:: What the task requires ::
Copy out precisely the line that holds "purple star: (47, 46) -> (68, 67), size x0.7" and all the lines following it in the data, up to and including the last one, and no others.

Records to use section start

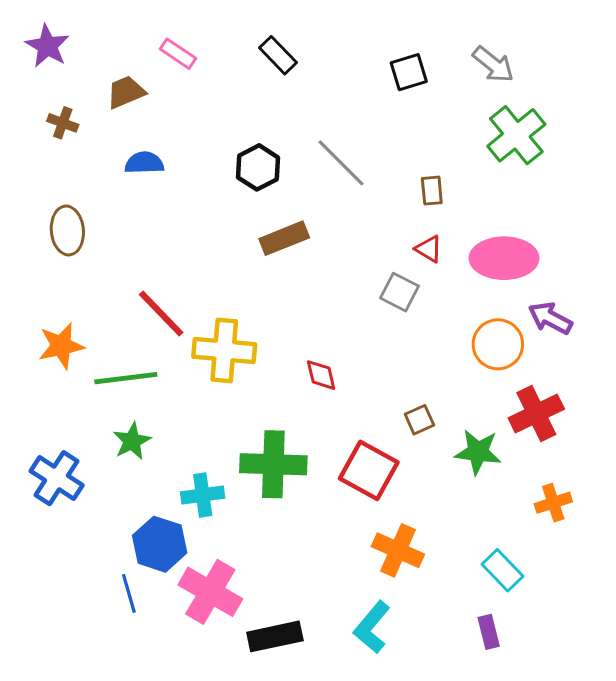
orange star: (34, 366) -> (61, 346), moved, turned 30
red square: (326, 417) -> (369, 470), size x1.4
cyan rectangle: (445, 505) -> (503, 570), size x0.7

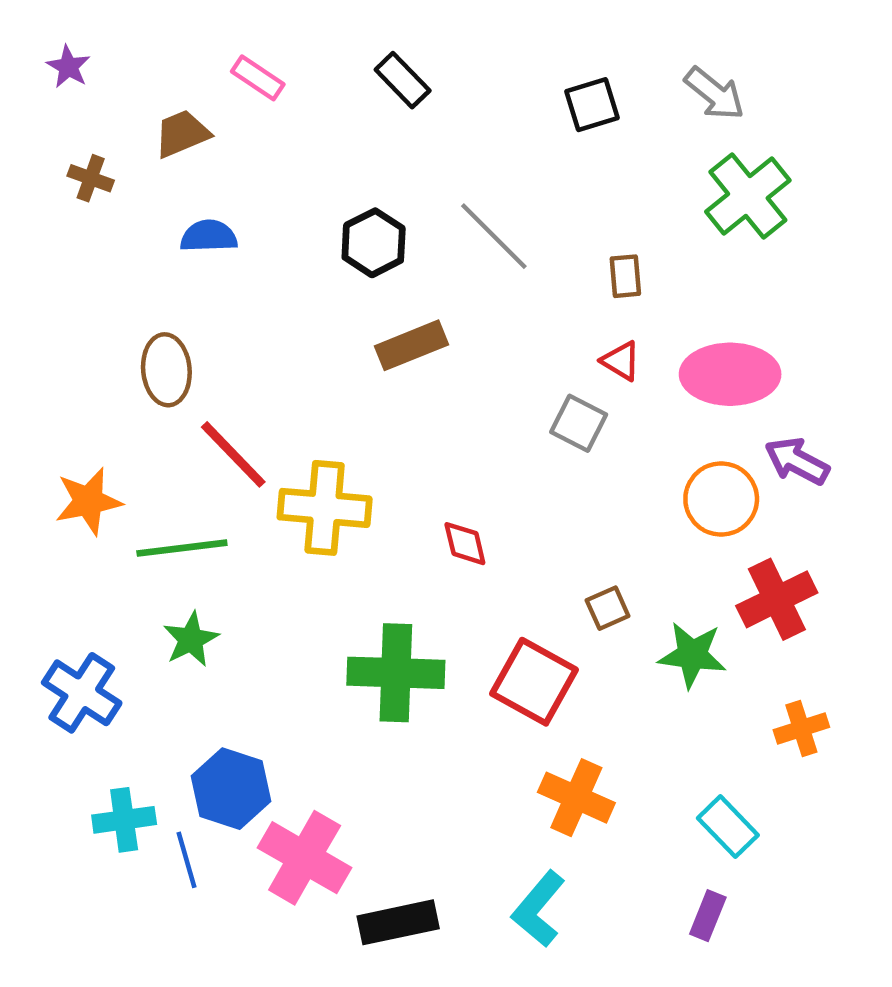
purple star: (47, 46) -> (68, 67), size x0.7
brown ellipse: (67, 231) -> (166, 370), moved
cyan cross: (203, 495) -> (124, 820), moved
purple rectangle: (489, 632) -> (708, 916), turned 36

Records to use section end

:: Output for this exercise ::
purple star: (47, 46) -> (68, 67), size x0.7
brown ellipse: (67, 231) -> (166, 370), moved
cyan cross: (203, 495) -> (124, 820), moved
purple rectangle: (489, 632) -> (708, 916), turned 36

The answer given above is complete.